WHAT THE TASK ASKS:
Below are entries. Reproduce exactly the lines between the line holding "yellow fork [568,174,646,222]" and the line holding "camera: 55 degrees right, 5 degrees down", inclusive, and only those.

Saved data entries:
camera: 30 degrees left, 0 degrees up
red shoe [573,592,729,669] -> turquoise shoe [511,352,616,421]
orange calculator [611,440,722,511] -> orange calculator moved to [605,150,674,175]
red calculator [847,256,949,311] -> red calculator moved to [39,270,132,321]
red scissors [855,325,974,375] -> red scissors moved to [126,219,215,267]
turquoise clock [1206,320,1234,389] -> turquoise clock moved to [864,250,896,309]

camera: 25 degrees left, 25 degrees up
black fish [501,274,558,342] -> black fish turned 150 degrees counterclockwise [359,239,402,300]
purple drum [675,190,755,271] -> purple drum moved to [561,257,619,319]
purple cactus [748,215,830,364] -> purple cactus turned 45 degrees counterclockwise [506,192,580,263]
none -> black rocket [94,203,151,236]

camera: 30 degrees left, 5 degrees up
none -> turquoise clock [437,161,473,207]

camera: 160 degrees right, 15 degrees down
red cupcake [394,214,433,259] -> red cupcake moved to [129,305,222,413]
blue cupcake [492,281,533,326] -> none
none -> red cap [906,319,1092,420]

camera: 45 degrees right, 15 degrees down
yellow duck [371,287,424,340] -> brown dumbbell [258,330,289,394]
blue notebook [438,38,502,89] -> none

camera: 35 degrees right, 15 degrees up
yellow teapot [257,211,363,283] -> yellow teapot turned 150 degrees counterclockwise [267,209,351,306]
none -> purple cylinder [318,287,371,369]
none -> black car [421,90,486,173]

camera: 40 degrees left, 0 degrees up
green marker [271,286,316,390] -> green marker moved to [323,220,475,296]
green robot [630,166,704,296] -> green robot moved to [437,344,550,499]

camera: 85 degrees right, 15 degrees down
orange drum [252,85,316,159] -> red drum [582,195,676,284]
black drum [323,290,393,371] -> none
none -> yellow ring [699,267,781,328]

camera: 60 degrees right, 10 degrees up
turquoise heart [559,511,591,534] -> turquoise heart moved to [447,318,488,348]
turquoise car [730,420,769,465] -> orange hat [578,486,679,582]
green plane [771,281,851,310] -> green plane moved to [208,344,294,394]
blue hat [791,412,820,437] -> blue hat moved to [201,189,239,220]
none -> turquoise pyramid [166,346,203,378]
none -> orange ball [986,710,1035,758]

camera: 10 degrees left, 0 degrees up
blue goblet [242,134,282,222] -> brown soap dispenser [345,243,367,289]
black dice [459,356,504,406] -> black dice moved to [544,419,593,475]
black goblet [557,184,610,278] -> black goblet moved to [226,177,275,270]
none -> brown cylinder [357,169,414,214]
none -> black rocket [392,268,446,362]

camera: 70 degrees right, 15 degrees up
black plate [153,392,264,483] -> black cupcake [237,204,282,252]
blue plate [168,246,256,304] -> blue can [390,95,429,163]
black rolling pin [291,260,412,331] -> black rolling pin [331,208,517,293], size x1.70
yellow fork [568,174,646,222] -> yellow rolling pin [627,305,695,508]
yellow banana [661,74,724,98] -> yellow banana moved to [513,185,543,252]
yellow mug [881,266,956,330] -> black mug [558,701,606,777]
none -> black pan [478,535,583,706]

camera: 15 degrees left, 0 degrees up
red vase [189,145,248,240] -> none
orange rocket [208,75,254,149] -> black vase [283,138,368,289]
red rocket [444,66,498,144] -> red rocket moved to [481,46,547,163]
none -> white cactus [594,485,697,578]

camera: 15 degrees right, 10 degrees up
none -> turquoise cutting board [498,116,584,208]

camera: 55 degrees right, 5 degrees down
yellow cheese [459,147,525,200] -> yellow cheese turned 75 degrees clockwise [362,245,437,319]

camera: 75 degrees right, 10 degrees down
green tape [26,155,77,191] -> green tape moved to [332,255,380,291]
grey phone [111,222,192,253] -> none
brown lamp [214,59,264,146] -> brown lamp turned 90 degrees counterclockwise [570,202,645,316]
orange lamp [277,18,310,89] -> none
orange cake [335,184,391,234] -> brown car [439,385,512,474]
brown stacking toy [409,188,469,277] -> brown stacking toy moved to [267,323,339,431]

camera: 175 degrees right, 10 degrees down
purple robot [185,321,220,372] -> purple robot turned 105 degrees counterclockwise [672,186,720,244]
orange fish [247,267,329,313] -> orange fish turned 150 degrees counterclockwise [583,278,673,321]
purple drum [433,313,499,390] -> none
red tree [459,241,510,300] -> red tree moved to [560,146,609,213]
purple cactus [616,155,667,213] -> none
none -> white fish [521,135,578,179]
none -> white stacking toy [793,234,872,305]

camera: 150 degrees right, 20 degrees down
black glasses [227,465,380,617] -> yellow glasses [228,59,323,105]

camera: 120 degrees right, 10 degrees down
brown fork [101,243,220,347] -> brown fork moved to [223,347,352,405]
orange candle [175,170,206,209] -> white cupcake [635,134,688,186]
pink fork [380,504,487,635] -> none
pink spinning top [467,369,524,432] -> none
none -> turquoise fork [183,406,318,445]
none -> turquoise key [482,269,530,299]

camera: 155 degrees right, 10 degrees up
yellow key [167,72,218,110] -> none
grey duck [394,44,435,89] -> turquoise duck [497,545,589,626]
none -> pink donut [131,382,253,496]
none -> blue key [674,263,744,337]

SOLUTION TO THIS TASK:
yellow fork [568,174,646,222] -> yellow rolling pin [627,305,695,508]
yellow banana [661,74,724,98] -> yellow banana moved to [513,185,543,252]
yellow mug [881,266,956,330] -> black mug [558,701,606,777]
none -> black pan [478,535,583,706]

camera: 15 degrees left, 0 degrees up
red vase [189,145,248,240] -> none
orange rocket [208,75,254,149] -> black vase [283,138,368,289]
red rocket [444,66,498,144] -> red rocket moved to [481,46,547,163]
none -> white cactus [594,485,697,578]

camera: 15 degrees right, 10 degrees up
none -> turquoise cutting board [498,116,584,208]

camera: 55 degrees right, 5 degrees down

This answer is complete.